== Data shown ==

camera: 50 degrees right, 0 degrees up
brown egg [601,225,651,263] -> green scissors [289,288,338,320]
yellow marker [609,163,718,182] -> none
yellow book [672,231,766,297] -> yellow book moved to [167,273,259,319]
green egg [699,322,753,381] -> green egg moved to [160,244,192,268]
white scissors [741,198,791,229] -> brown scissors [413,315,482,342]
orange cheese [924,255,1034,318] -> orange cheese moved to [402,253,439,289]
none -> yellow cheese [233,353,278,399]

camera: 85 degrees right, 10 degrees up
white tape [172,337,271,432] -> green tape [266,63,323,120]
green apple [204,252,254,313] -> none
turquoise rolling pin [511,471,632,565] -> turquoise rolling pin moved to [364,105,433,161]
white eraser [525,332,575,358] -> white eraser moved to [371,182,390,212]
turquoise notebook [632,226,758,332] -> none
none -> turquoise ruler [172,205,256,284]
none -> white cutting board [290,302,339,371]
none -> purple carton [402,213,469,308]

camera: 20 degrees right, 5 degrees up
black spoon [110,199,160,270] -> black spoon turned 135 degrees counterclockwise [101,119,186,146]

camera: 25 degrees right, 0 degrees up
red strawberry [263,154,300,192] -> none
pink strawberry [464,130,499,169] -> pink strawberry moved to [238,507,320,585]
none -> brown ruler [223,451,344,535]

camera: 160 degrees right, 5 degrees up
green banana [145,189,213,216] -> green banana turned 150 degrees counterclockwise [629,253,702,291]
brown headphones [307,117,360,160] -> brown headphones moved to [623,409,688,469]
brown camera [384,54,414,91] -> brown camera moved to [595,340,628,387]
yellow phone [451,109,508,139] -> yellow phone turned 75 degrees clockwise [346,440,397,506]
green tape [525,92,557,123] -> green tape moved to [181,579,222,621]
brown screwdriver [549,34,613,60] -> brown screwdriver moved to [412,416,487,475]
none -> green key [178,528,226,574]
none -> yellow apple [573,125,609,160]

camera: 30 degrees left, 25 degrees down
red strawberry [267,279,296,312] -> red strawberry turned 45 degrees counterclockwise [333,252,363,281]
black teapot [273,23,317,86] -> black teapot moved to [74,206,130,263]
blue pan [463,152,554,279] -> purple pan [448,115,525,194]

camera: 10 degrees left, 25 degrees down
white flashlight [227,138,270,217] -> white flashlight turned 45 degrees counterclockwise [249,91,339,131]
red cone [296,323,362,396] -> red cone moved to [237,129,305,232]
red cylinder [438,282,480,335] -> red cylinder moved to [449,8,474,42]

===

- _What you will do_
Show every line from the entries that includes the word "purple".

- _Answer box_
none -> purple carton [402,213,469,308]
blue pan [463,152,554,279] -> purple pan [448,115,525,194]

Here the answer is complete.